▶ Work order:
Below are the entries to work from; restate word for word the portion that opens with the line containing "black semicircle: (243, 189)" and closes with the line containing "orange ellipse: (119, 306)", keeping both.

START Source material

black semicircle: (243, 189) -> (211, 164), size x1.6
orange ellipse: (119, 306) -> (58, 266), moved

END Source material
START Source material

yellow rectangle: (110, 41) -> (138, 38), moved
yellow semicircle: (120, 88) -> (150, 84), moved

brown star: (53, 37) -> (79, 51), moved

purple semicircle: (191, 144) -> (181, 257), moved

END Source material

▶ Answer to the exercise:
black semicircle: (243, 189) -> (211, 164), size x1.6
orange ellipse: (119, 306) -> (58, 266), moved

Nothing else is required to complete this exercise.